[SOURCE MATERIAL]:
--------------------------------------------------
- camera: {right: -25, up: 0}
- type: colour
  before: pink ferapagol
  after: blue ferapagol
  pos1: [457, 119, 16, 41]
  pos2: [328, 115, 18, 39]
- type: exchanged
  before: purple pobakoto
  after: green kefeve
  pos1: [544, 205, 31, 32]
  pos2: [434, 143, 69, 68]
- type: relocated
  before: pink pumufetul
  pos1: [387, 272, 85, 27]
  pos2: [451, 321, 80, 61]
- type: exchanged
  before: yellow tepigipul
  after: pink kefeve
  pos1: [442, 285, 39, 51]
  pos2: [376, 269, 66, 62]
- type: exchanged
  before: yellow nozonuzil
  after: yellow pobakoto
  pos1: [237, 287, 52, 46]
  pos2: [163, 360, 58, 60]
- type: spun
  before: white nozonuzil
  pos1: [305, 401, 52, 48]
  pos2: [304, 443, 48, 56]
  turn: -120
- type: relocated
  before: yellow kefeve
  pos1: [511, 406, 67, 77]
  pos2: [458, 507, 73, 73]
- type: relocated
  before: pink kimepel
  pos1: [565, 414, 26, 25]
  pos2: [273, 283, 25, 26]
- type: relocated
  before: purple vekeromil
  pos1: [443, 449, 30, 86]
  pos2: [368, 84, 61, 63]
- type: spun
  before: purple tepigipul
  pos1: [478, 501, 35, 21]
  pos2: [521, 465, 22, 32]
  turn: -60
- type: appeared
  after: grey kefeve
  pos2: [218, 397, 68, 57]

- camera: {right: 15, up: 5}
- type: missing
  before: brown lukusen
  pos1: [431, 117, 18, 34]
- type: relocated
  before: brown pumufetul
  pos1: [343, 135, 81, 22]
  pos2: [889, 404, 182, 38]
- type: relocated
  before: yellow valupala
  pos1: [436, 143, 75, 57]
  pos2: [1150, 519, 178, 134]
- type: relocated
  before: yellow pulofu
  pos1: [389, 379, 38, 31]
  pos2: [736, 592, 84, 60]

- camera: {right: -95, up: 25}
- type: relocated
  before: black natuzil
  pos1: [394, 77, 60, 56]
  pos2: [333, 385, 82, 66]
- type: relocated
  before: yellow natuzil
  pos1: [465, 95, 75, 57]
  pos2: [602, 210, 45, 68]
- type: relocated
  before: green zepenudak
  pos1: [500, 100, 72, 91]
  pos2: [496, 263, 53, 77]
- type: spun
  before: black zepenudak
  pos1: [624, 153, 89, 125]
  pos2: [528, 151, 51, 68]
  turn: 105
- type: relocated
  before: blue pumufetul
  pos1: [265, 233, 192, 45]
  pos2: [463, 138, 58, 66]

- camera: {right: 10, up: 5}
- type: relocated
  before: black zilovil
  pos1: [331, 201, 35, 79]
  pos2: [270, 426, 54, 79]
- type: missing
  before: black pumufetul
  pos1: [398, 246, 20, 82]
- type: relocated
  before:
--------------------------------------------------
[PROBLEM TO SOLVE]: Report all lines above with "after".

[TASK ANSWER]:
  after: blue ferapagol
  after: green kefeve
  after: pink kefeve
  after: yellow pobakoto
  after: grey kefeve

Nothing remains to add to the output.